Leaving the pictures aside, restate all of the data exactly.

□ □ □ □ □

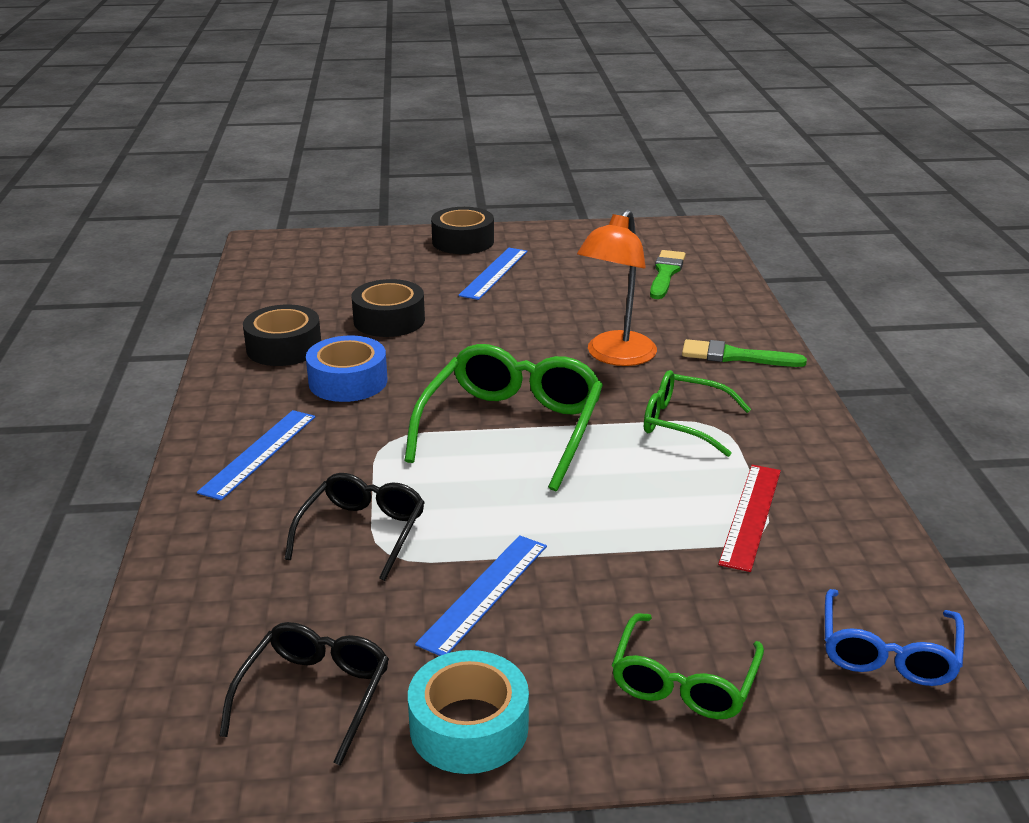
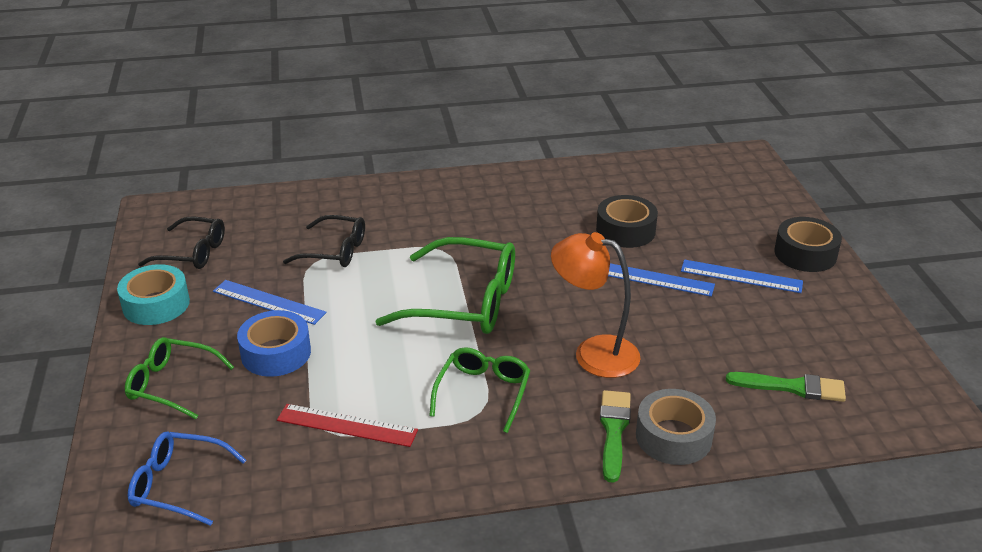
camera: 85 degrees right, 5 degrees up
blue ruler [197,410,315,500] -> blue ruler moved to [608,263,715,297]
black tape [243,305,321,366] -> none
blue tape [306,336,387,402] -> blue tape moved to [237,310,311,377]
none -> grey tape [636,389,716,465]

□ □ □ □ □

## Task response
camera: 85 degrees right, 5 degrees up
blue ruler [197,410,315,500] -> blue ruler moved to [608,263,715,297]
black tape [243,305,321,366] -> none
blue tape [306,336,387,402] -> blue tape moved to [237,310,311,377]
none -> grey tape [636,389,716,465]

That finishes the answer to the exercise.